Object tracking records
•••••
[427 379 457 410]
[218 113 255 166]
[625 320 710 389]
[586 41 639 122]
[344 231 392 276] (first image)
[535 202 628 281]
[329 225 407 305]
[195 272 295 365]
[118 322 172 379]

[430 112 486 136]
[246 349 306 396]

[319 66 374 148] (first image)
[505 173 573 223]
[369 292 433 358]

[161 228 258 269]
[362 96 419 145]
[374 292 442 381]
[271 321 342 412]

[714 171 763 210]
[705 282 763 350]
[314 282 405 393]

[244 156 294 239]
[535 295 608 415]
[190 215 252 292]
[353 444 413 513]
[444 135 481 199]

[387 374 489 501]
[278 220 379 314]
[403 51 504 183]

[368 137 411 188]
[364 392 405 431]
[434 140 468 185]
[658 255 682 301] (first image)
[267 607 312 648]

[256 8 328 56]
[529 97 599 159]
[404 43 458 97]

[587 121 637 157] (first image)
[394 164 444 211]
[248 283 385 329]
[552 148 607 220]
•••••
From the first line to the last, write out the data exactly.

COMPLETED EXERCISE »
[427 379 457 410]
[218 113 255 166]
[625 320 710 389]
[586 41 639 122]
[344 231 392 276] (first image)
[535 202 628 281]
[329 225 407 305]
[195 272 295 365]
[118 322 172 379]

[430 112 486 136]
[246 349 306 396]

[319 66 374 148] (first image)
[505 173 573 223]
[369 292 433 358]

[161 228 258 269]
[362 96 419 145]
[374 292 442 381]
[271 321 342 412]

[714 171 763 210]
[705 282 763 350]
[314 282 405 393]

[244 156 294 239]
[535 295 608 415]
[190 215 252 292]
[353 444 413 513]
[444 135 481 199]

[387 374 489 501]
[278 220 379 314]
[403 51 504 183]

[368 137 411 188]
[364 392 405 431]
[434 140 468 185]
[658 255 682 301] (first image)
[267 607 312 648]

[256 8 328 56]
[529 97 599 159]
[404 43 458 97]

[587 121 637 157] (first image)
[394 164 444 211]
[248 283 385 329]
[552 148 607 220]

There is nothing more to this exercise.